ASSIGNMENT: Return all lines below containing the word "minus".

═════ MATERIAL FOR THIS EXERCISE

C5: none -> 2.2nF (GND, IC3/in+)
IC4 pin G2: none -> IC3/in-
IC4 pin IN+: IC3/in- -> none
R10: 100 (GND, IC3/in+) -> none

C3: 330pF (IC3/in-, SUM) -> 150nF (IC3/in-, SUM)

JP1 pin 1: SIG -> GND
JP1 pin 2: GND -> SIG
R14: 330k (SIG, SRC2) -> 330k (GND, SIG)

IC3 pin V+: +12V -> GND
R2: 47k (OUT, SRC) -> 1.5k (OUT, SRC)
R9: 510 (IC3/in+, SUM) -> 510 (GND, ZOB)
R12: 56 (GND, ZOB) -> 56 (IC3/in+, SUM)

══════════
═════ MATERIAL FOR THIS EXERCISE

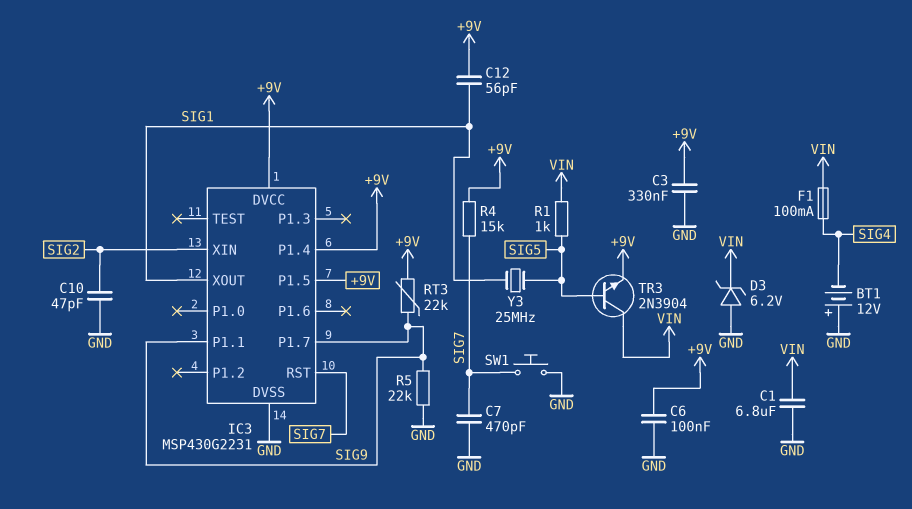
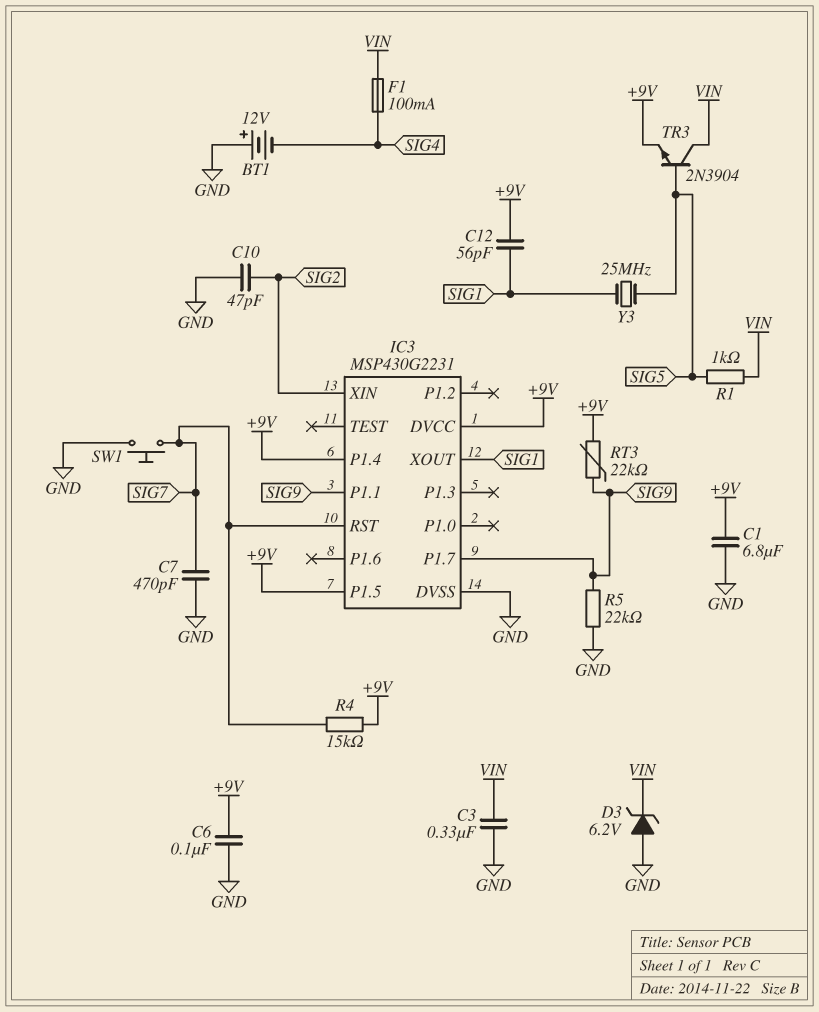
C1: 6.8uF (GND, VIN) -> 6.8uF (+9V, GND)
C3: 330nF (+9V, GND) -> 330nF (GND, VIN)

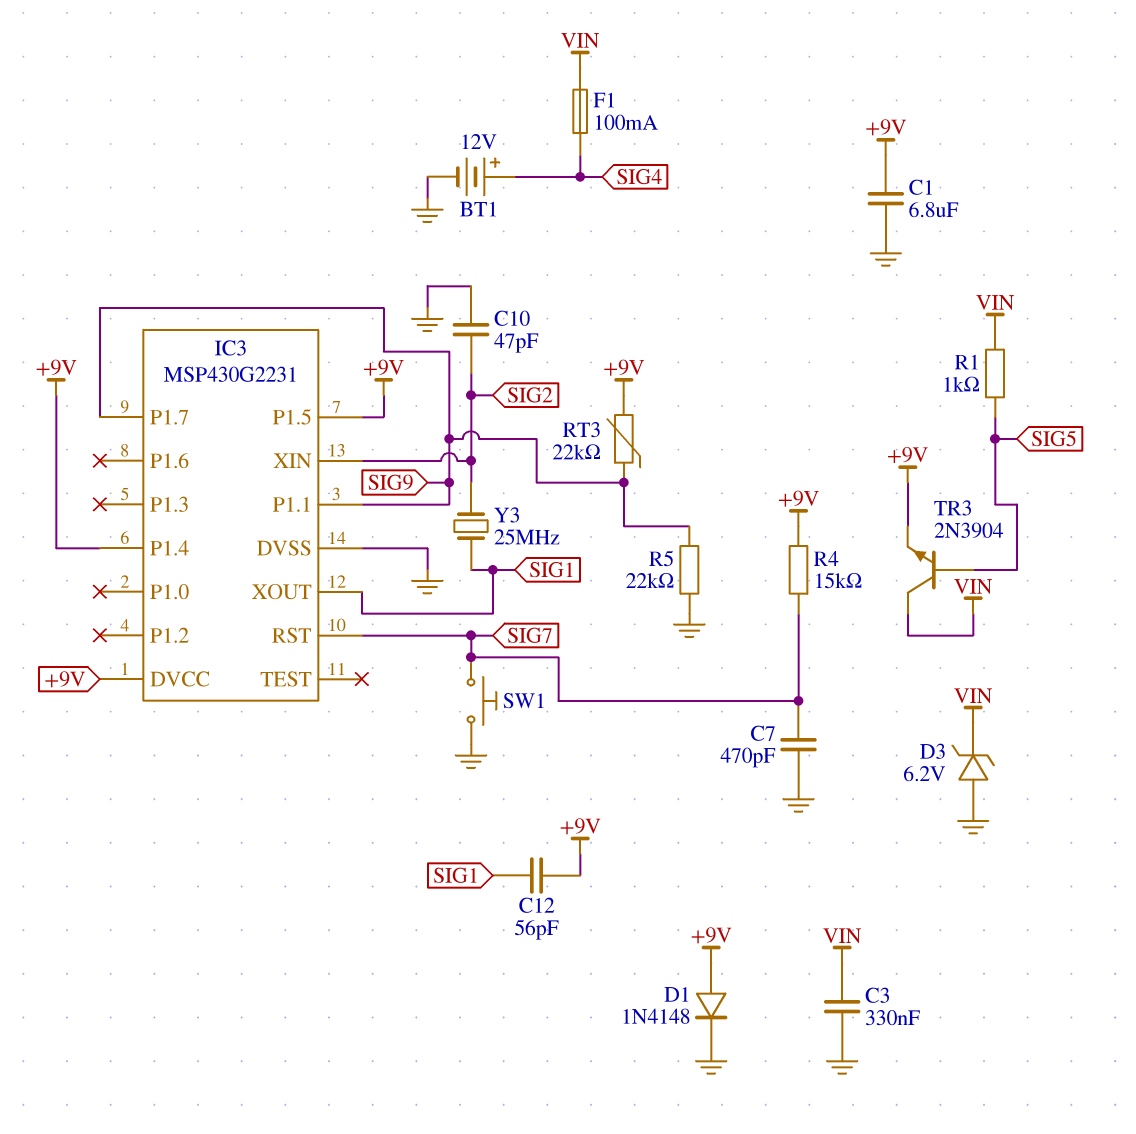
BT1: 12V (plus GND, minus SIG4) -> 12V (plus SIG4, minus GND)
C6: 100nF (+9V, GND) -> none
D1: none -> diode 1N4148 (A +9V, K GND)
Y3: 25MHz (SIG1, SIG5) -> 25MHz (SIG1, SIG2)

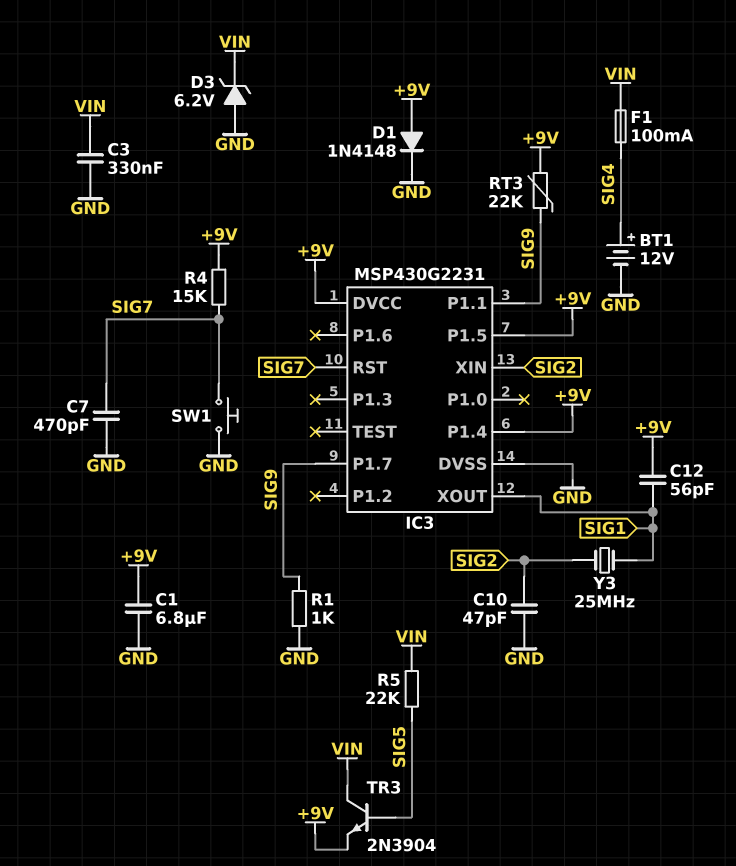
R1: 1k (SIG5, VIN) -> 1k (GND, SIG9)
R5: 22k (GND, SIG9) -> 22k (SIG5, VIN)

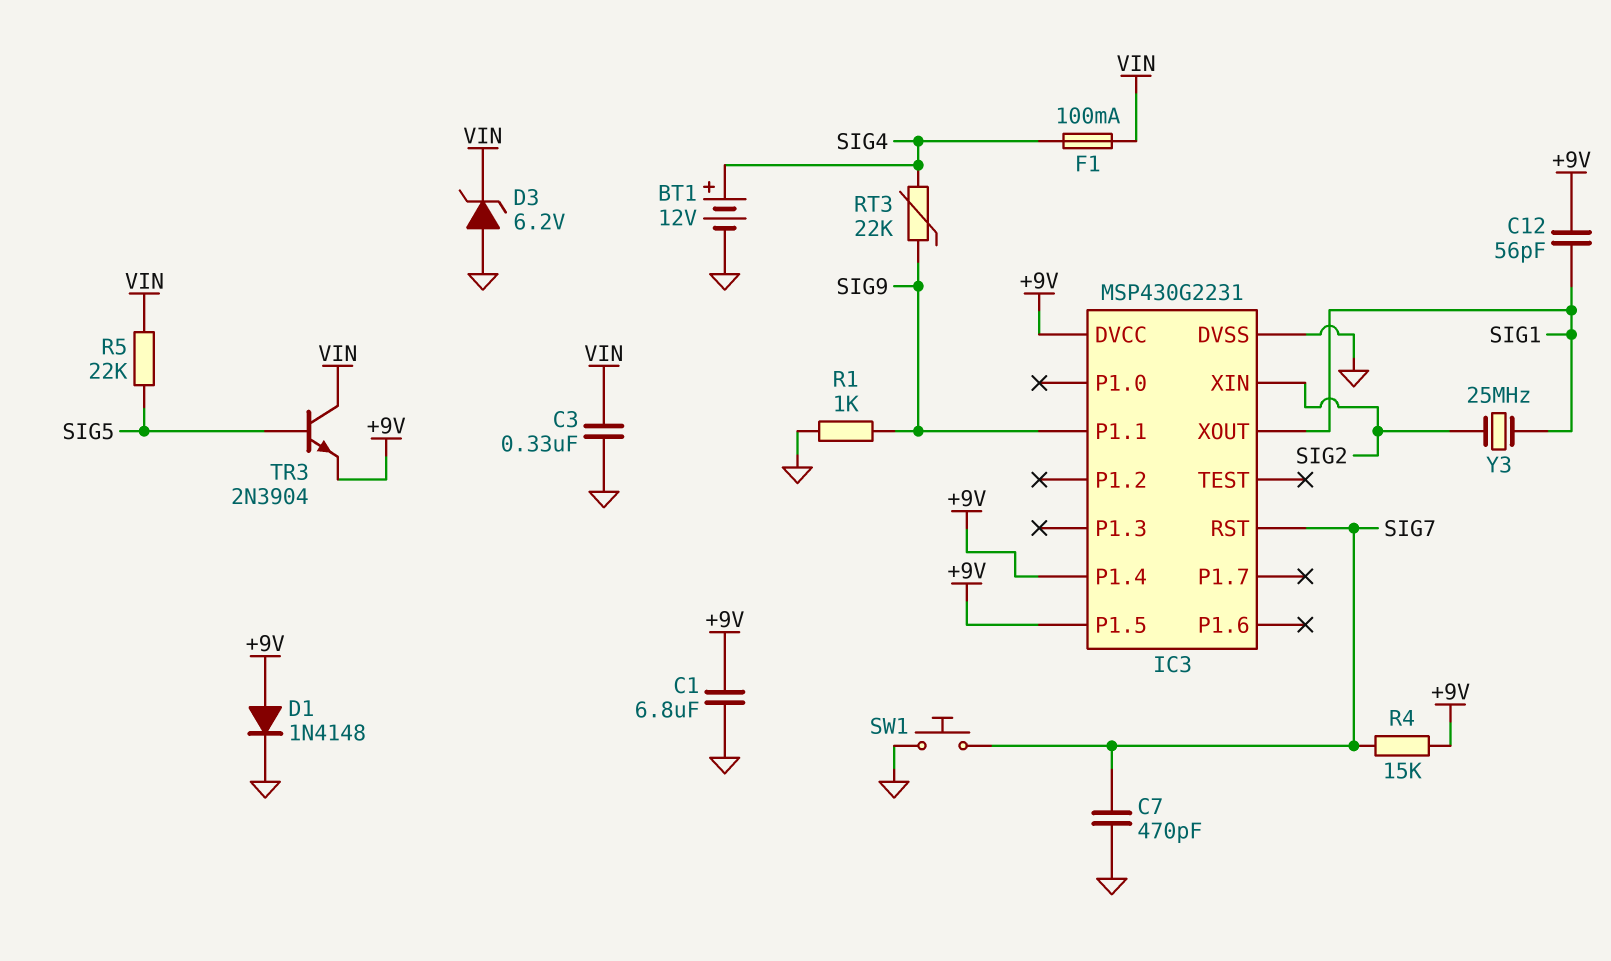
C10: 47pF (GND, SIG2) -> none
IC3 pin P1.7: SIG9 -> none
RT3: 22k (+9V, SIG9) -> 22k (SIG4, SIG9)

══════════
═════ MATERIAL FOR THIS EXERCISE

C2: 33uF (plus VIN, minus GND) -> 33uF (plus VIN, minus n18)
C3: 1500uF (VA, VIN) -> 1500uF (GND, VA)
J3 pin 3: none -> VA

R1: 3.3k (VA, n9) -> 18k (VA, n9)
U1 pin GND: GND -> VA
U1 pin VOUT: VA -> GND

══════════

YOUR RESPONSE:
BT1: 12V (plus GND, minus SIG4) -> 12V (plus SIG4, minus GND)
C2: 33uF (plus VIN, minus GND) -> 33uF (plus VIN, minus n18)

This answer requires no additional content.